Please give back word for word the lines of the material below between the line containing "(407, 189) = (305, 306): yellow" and the line containing "(606, 185) = (540, 296): pink", inclusive.

** Information shown follows **

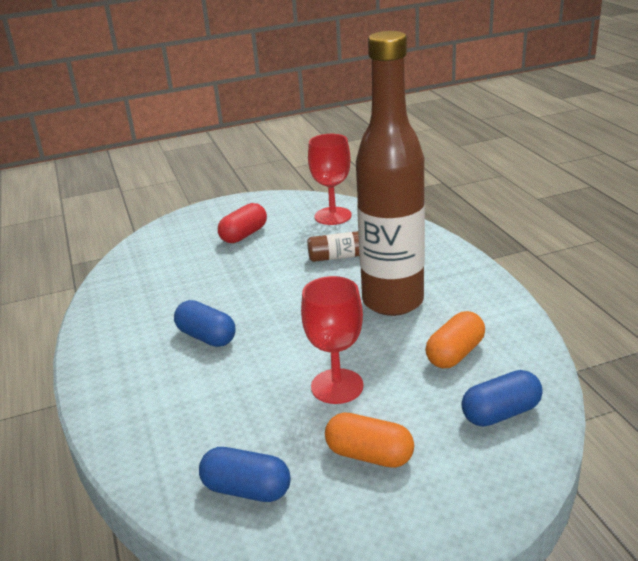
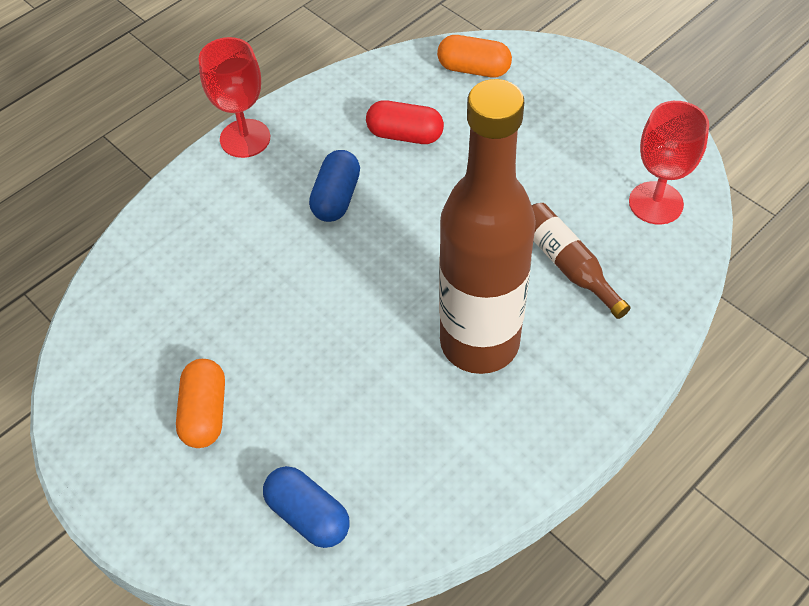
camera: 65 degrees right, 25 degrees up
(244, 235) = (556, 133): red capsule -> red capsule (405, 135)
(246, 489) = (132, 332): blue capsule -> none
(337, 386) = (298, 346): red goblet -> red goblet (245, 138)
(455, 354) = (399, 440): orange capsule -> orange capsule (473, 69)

** End of Information shown **
** Information shown follows **

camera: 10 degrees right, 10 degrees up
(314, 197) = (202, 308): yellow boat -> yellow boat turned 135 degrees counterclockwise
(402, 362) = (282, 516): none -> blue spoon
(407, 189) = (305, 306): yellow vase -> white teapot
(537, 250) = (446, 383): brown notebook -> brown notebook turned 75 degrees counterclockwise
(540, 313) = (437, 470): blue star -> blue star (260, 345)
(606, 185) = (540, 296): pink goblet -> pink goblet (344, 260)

** End of Information shown **

Solution to this problem:
(407, 189) = (305, 306): yellow vase -> white teapot
(537, 250) = (446, 383): brown notebook -> brown notebook turned 75 degrees counterclockwise
(540, 313) = (437, 470): blue star -> blue star (260, 345)
(606, 185) = (540, 296): pink goblet -> pink goblet (344, 260)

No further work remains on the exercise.